Return every line below that contains the string "time".

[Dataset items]
■ ■ ■ ■

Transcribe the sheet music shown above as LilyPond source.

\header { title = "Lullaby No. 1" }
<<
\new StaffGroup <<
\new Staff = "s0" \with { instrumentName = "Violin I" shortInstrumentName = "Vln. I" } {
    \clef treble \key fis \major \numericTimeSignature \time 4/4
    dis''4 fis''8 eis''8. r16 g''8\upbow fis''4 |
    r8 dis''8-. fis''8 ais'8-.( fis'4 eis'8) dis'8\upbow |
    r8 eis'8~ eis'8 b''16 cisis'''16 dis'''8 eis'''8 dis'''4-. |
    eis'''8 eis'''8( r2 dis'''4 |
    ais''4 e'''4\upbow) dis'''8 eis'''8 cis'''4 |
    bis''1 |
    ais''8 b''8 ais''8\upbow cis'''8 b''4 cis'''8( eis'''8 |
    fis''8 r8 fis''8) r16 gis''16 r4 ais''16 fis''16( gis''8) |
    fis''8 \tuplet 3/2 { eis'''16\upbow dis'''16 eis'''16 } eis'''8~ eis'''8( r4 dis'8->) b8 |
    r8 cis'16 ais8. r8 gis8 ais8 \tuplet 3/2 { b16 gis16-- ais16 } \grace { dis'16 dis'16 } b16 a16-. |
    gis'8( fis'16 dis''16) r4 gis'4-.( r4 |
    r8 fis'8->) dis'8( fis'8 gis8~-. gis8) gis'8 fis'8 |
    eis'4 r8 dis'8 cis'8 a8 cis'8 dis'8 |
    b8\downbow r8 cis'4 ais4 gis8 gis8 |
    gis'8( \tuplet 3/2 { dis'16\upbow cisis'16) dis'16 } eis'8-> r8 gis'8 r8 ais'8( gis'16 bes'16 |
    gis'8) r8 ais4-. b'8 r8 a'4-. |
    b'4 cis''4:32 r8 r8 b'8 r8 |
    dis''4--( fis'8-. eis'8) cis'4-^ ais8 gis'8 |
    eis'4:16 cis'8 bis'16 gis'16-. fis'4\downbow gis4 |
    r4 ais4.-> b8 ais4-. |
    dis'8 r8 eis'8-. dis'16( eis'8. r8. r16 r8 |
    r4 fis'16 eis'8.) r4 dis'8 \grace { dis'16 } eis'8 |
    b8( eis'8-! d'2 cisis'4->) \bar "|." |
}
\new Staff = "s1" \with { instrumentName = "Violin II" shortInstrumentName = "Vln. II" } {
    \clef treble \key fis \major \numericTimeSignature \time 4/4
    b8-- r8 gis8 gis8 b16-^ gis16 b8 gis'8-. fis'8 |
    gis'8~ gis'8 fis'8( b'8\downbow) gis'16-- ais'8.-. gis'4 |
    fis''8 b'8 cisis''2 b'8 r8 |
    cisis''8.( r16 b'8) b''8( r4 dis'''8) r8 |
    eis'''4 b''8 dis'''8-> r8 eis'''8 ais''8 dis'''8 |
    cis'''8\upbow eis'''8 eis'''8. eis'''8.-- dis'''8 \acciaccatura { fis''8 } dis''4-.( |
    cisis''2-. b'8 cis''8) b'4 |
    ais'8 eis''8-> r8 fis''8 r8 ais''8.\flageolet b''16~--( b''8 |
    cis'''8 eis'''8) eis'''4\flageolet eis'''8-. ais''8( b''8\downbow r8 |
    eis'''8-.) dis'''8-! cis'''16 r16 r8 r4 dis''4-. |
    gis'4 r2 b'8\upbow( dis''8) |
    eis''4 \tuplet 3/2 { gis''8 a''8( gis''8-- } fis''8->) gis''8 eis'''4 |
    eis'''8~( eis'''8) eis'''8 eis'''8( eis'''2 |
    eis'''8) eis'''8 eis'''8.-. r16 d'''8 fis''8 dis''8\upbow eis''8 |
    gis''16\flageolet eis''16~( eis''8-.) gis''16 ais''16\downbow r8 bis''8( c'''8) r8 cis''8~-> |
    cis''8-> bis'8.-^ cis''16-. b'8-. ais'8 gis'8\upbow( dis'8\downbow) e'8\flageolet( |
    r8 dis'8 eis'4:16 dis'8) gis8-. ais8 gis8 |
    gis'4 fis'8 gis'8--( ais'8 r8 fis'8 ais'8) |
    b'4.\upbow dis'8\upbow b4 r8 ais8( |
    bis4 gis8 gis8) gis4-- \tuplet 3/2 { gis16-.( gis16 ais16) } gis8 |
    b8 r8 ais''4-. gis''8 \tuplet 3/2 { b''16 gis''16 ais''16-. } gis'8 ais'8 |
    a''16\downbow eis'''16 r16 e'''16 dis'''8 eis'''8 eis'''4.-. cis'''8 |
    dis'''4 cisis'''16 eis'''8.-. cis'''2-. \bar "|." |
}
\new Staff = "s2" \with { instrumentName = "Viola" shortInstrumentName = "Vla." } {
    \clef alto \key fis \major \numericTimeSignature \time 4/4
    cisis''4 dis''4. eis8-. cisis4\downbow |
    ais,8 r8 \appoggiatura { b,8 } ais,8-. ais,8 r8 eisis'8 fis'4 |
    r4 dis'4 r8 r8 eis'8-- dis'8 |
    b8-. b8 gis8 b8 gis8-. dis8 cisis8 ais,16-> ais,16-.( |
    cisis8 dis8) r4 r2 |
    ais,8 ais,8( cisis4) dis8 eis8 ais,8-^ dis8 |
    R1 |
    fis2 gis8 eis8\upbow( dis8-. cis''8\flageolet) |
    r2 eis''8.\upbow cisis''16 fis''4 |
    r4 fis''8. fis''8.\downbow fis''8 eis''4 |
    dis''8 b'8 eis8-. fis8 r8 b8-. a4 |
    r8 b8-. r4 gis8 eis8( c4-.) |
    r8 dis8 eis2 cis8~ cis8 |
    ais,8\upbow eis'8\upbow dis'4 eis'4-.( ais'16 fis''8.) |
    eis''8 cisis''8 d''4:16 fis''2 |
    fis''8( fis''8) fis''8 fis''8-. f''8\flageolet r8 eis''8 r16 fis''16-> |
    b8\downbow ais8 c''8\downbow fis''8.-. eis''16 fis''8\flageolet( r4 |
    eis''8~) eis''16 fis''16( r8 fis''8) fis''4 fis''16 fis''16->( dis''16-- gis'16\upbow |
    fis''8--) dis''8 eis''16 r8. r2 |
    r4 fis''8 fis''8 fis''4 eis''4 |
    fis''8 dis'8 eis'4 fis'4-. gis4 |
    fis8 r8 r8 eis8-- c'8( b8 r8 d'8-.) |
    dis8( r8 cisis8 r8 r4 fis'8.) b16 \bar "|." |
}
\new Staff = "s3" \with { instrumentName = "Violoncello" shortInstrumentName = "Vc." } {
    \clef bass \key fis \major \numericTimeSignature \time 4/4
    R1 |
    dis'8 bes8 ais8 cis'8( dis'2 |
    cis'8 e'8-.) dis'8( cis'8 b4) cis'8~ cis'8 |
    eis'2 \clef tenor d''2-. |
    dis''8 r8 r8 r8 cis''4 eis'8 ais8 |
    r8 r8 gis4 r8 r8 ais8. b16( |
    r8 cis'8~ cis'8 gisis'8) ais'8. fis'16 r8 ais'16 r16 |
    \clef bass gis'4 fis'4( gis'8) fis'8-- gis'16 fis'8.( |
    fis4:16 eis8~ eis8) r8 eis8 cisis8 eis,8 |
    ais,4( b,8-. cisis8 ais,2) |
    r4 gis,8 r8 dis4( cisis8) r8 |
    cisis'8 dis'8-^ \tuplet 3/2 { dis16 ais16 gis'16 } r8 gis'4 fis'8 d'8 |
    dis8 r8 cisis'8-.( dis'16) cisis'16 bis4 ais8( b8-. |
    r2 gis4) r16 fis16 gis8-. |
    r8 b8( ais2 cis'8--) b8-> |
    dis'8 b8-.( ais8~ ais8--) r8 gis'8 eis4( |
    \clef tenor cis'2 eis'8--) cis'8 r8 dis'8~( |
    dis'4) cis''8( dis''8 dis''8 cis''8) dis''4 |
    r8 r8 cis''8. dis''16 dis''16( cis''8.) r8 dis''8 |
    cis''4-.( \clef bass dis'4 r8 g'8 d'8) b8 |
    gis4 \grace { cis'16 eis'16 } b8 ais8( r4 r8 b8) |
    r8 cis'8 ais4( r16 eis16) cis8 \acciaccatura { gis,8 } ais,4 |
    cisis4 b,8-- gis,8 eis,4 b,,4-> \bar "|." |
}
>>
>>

■ ■ ■ ■

## COMPLETED EXERCISE
    \clef treble \key fis \major \numericTimeSignature \time 4/4
    \clef treble \key fis \major \numericTimeSignature \time 4/4
    \clef alto \key fis \major \numericTimeSignature \time 4/4
    \clef bass \key fis \major \numericTimeSignature \time 4/4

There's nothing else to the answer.